*Entries provided*.
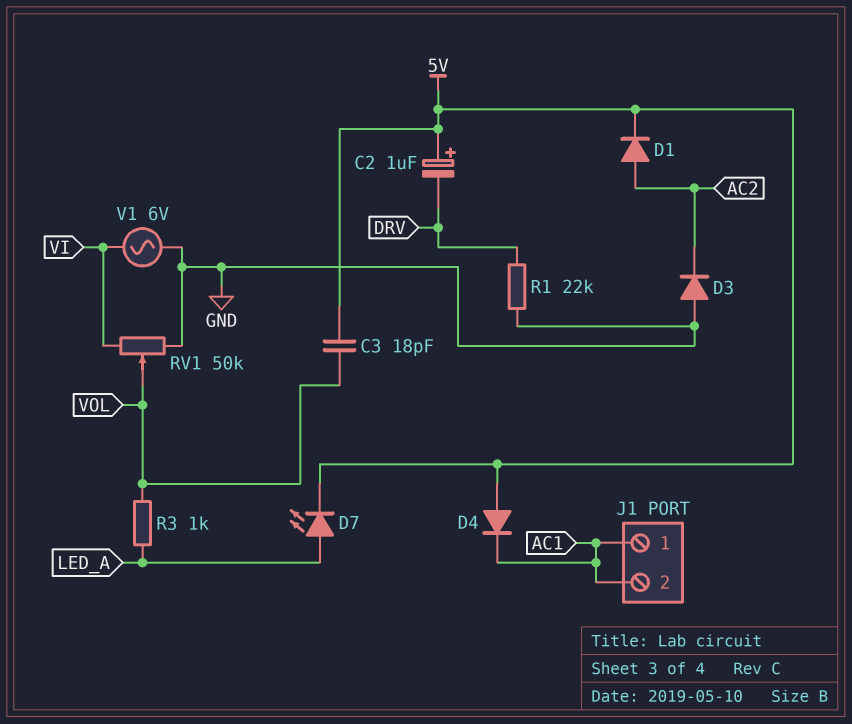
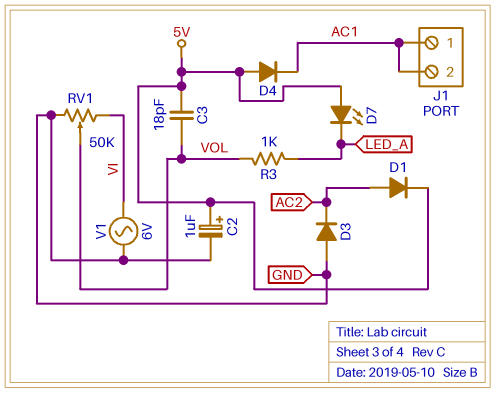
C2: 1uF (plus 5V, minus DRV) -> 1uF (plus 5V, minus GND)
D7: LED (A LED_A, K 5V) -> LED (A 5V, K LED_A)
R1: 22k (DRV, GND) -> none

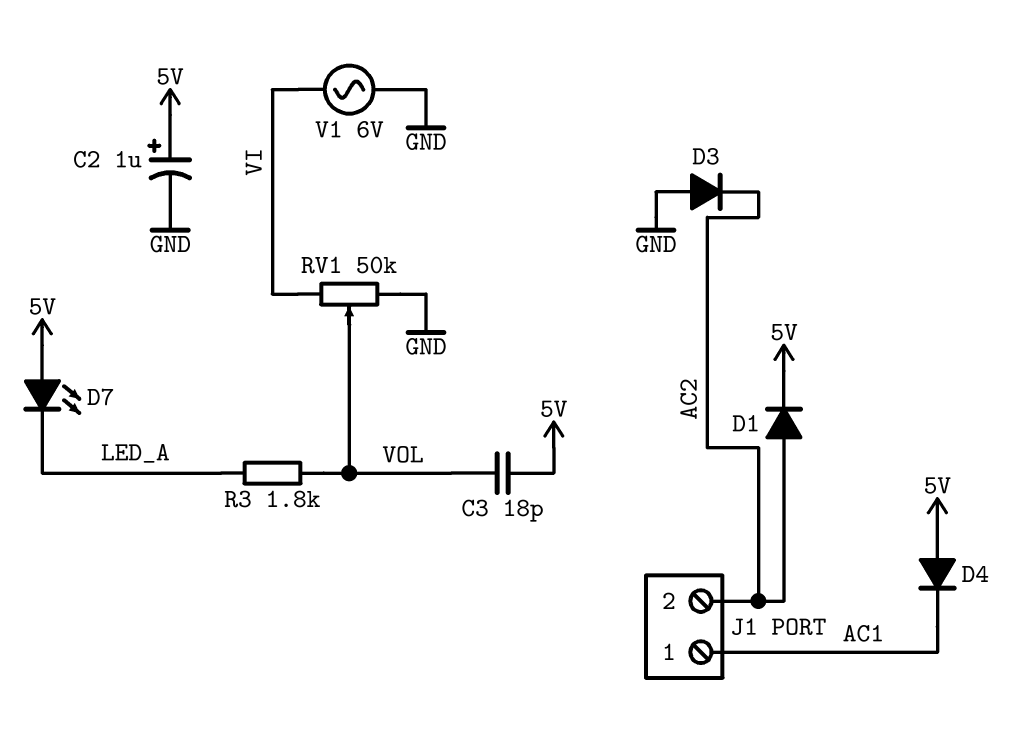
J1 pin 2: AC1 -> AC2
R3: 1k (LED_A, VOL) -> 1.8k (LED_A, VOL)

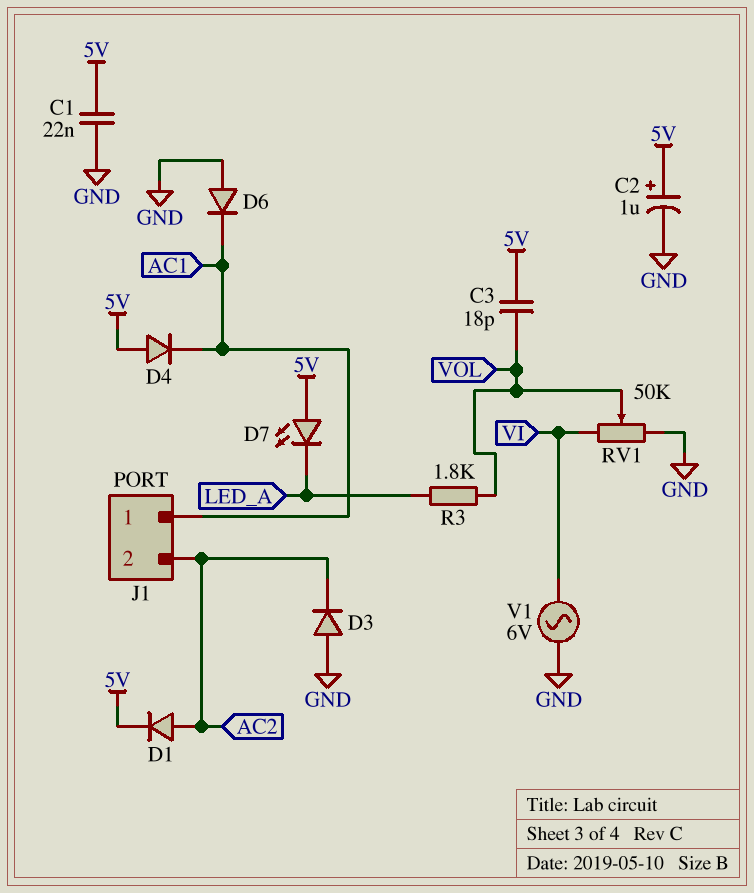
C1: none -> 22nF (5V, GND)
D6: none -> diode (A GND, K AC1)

*Prompt*.
Each line from the one holding "D7: LED (A LED_A, K" through the end of the listing is to be output exactly, both ends included, with no other lines and the pictures left out.

*Task response*.
D7: LED (A LED_A, K 5V) -> LED (A 5V, K LED_A)
R1: 22k (DRV, GND) -> none

J1 pin 2: AC1 -> AC2
R3: 1k (LED_A, VOL) -> 1.8k (LED_A, VOL)

C1: none -> 22nF (5V, GND)
D6: none -> diode (A GND, K AC1)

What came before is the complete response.